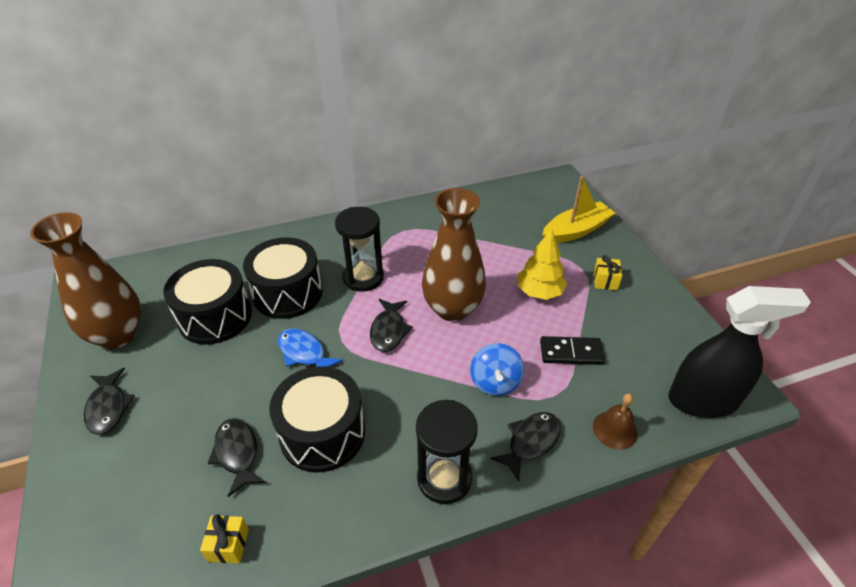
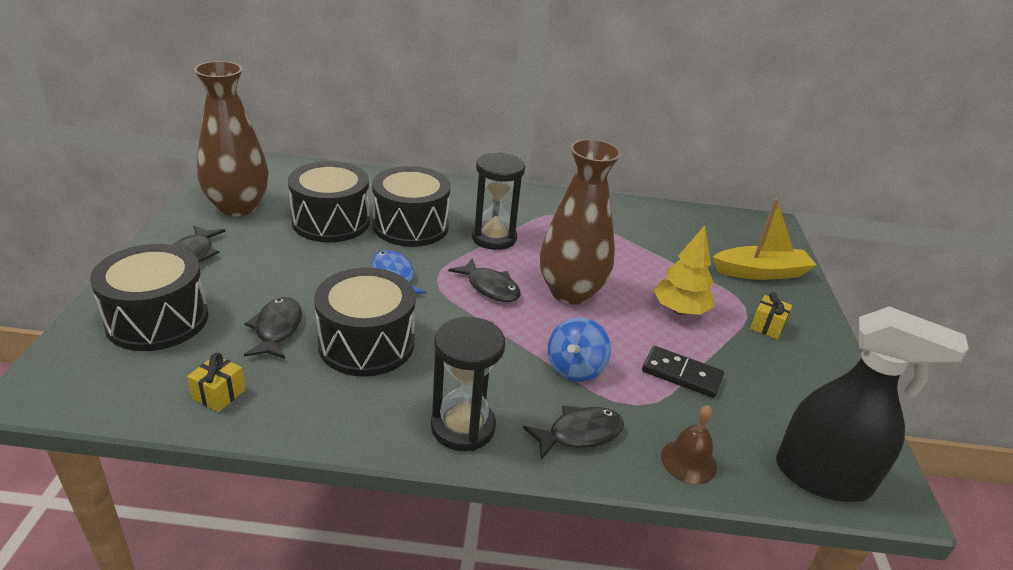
camera: 20 degrees right, 10 degrees down
(121, 493) = (157, 320): none -> black drum
(389, 330) = (490, 287): black fish -> black fish turned 75 degrees counterclockwise

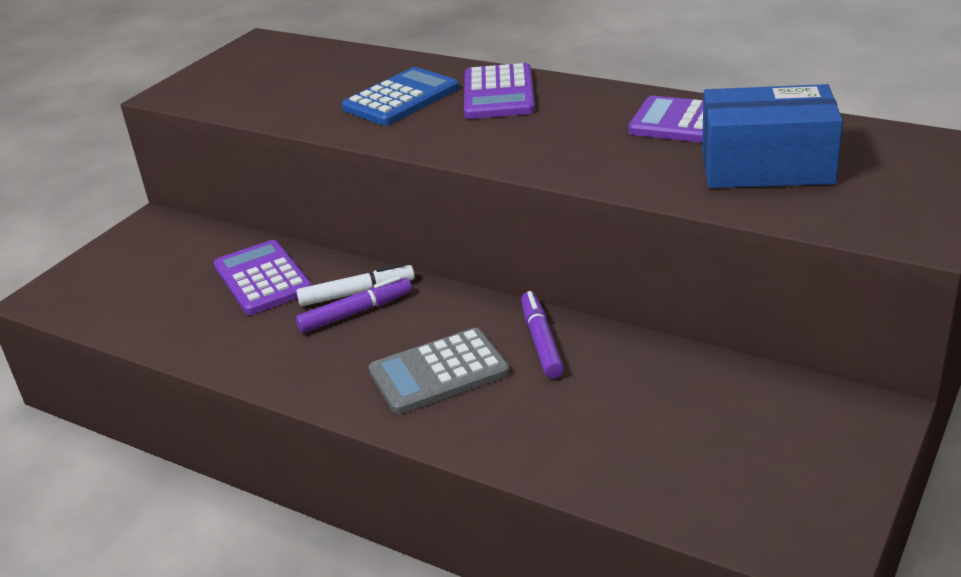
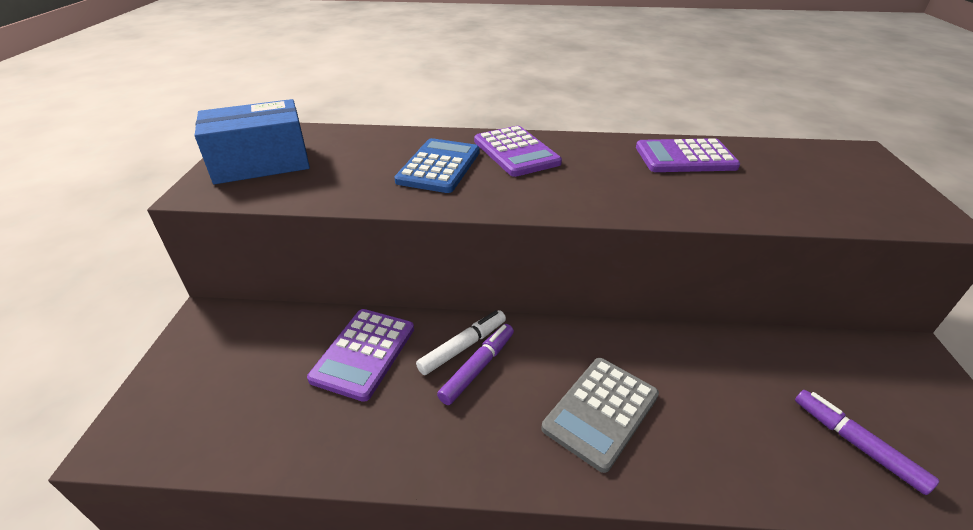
camera: 30 degrees left, 5 degrees up
(263, 279) = (363, 353): purple calculator -> purple calculator turned 105 degrees counterclockwise
(541, 341) = (651, 355): purple marker -> purple marker (856, 444)
(766, 166) = (776, 183): blue box -> blue box (261, 163)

────────────────

→ What the exercise asks:
Single out each line of the records above with the string "camera" in it, and copy it.

→ Expected output:
camera: 20 degrees right, 10 degrees down
camera: 30 degrees left, 5 degrees up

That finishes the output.